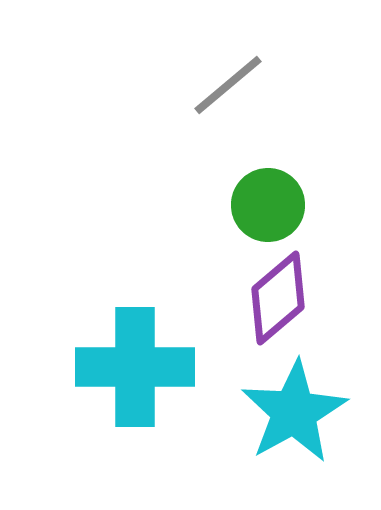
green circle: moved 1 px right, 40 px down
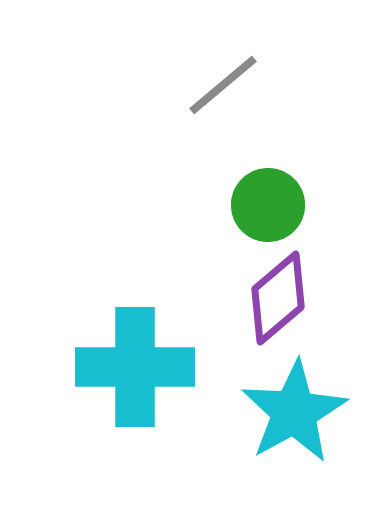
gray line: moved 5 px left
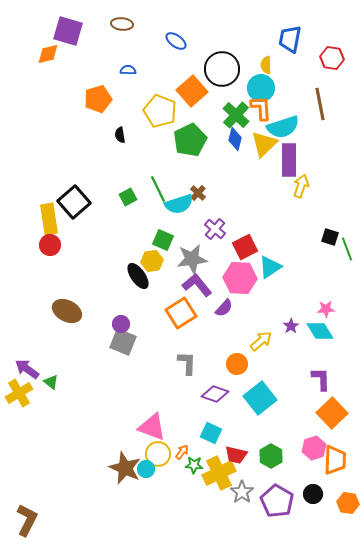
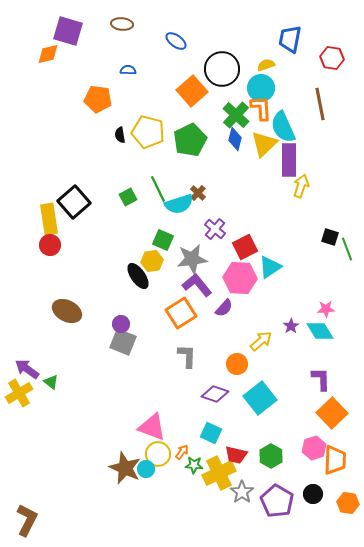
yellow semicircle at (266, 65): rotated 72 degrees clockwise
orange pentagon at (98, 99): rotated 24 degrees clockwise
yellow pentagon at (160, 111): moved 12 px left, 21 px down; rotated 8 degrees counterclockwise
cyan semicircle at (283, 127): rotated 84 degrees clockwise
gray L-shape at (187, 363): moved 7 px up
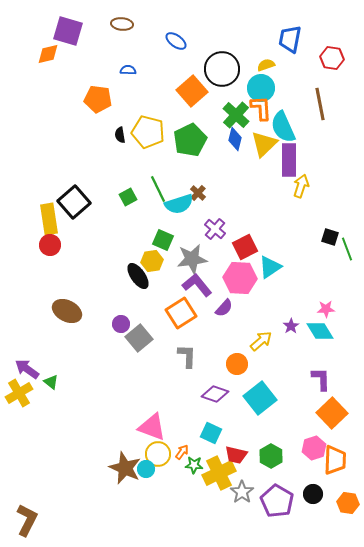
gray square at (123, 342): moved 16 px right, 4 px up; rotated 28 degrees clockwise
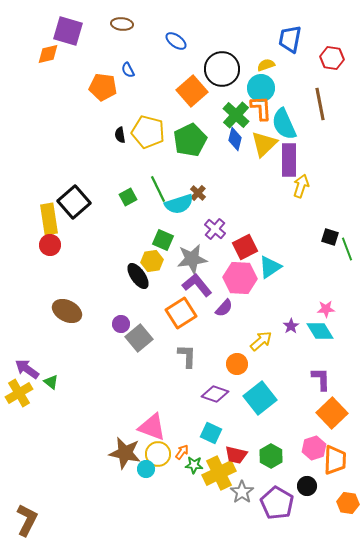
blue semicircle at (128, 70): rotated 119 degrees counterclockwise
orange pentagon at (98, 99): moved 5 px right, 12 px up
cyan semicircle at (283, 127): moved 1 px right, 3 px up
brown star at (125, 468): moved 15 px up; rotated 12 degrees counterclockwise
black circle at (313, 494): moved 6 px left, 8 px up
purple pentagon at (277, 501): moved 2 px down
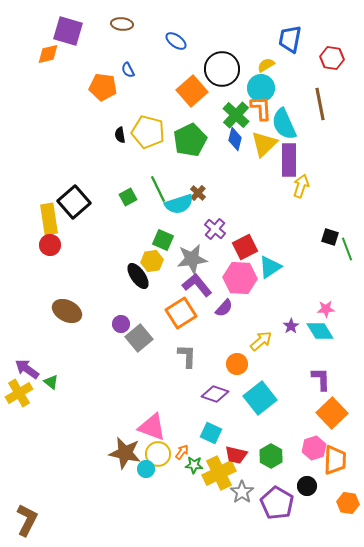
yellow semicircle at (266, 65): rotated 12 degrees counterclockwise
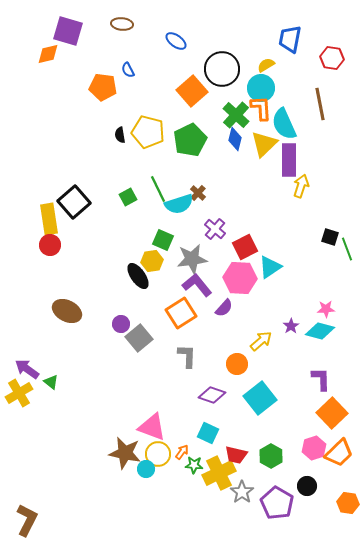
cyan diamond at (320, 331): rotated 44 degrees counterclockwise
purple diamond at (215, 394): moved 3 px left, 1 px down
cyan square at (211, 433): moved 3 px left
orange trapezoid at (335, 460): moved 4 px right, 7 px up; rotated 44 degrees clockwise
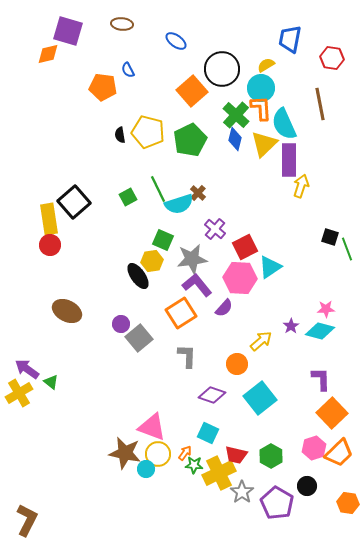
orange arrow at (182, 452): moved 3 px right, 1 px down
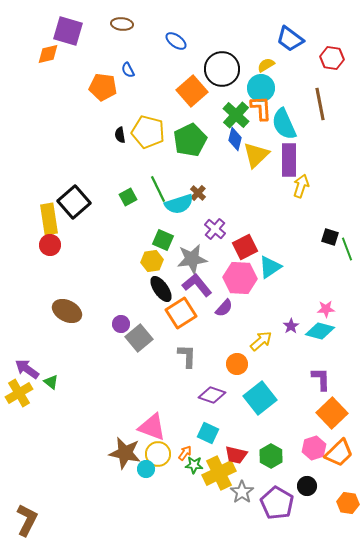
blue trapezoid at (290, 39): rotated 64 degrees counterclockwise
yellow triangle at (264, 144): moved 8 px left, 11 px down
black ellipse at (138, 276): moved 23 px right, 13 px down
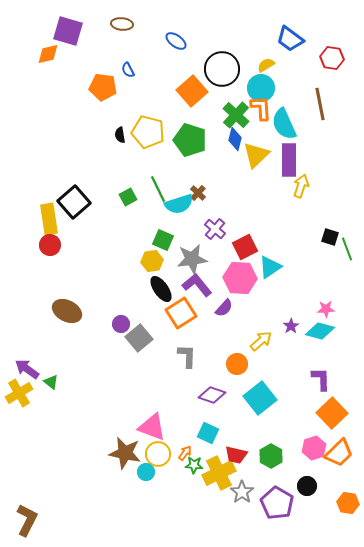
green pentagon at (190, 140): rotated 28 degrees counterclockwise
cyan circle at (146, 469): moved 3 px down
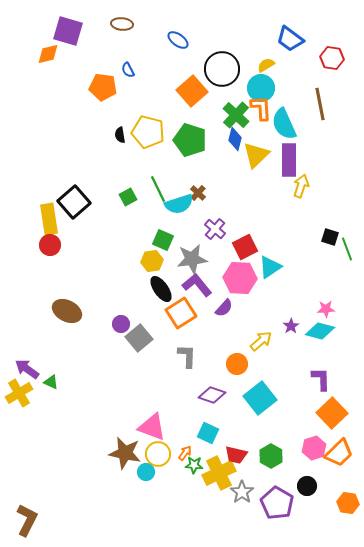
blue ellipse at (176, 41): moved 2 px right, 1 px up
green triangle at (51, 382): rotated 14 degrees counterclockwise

········

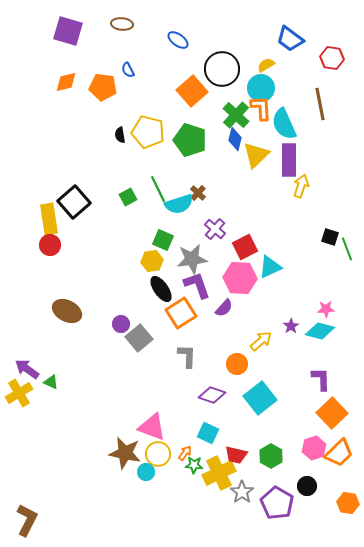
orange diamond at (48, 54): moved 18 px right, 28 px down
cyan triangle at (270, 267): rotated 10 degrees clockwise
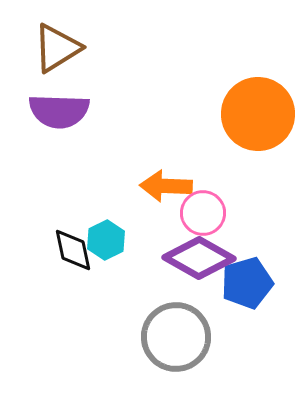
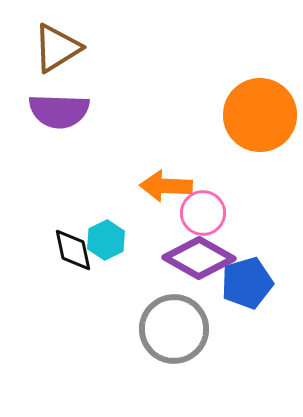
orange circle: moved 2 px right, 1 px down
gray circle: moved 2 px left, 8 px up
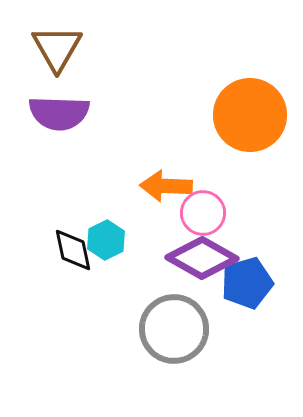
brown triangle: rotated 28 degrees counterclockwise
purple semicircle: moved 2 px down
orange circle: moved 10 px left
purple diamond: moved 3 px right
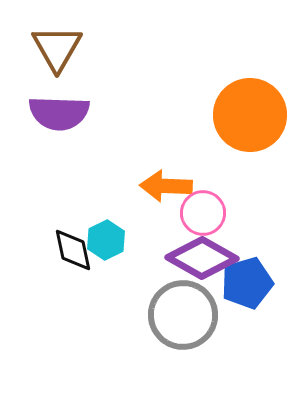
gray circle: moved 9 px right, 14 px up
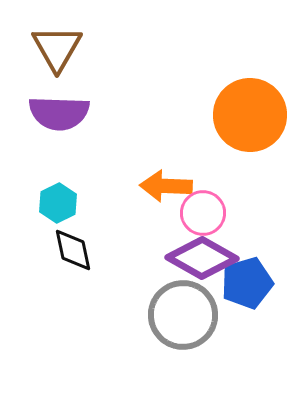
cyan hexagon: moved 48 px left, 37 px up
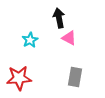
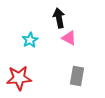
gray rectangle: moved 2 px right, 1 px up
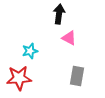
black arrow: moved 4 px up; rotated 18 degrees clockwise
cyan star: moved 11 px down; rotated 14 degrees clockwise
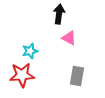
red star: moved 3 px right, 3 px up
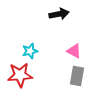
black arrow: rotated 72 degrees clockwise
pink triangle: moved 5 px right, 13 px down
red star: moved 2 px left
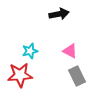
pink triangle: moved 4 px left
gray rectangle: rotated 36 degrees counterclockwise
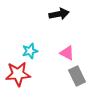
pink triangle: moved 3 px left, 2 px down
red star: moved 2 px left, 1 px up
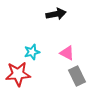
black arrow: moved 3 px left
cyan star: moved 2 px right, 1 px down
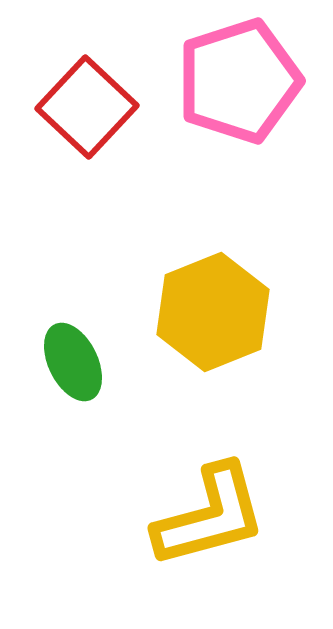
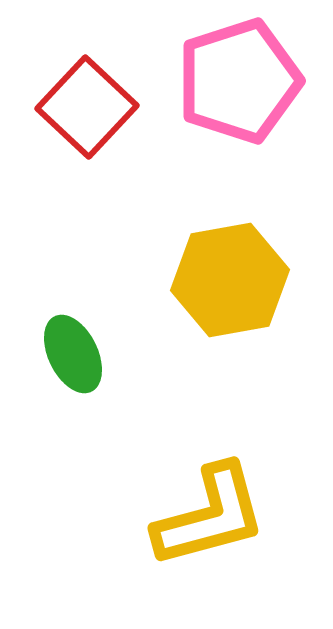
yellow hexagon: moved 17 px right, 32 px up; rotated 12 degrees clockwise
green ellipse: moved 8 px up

········

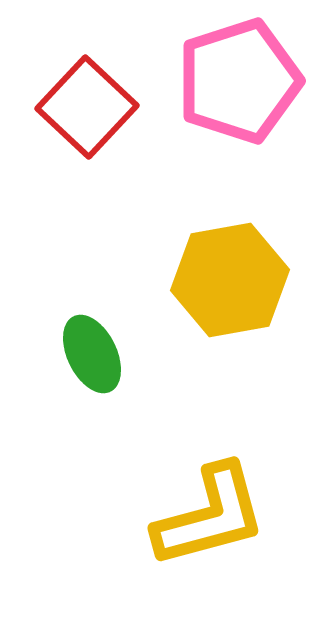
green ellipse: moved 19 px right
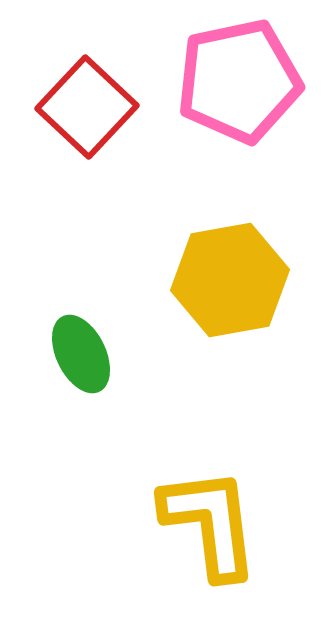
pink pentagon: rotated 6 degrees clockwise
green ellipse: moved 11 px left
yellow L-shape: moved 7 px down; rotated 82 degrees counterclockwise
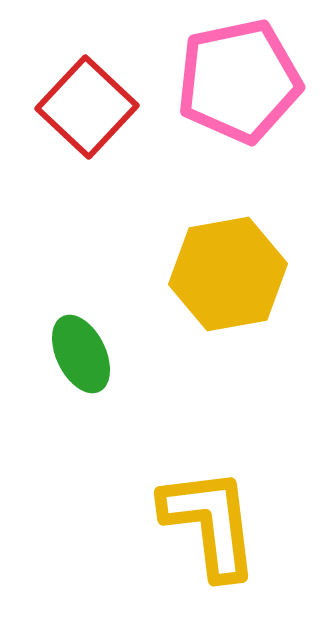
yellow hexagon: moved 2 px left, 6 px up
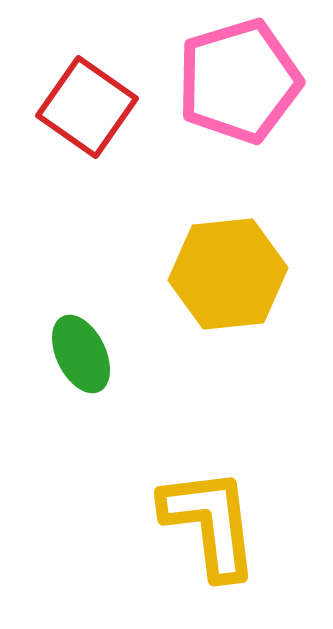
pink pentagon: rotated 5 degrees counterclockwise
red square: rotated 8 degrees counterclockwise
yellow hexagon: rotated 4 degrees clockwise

········

- **STATED GOAL**: Copy out the items word for word, starting at the line with "red star: moved 3 px right, 3 px up" and going up to and including the line with "cyan star: moved 2 px right, 1 px down". Leave the pictures out.

- **WRITTEN RESPONSE**:
red star: moved 3 px right, 3 px up
black arrow: rotated 72 degrees clockwise
pink triangle: moved 5 px right, 13 px down
red star: moved 2 px left
pink triangle: moved 4 px left
gray rectangle: rotated 36 degrees counterclockwise
pink triangle: moved 3 px left, 2 px down
red star: moved 2 px left, 1 px up
black arrow: moved 3 px left
cyan star: moved 2 px right, 1 px down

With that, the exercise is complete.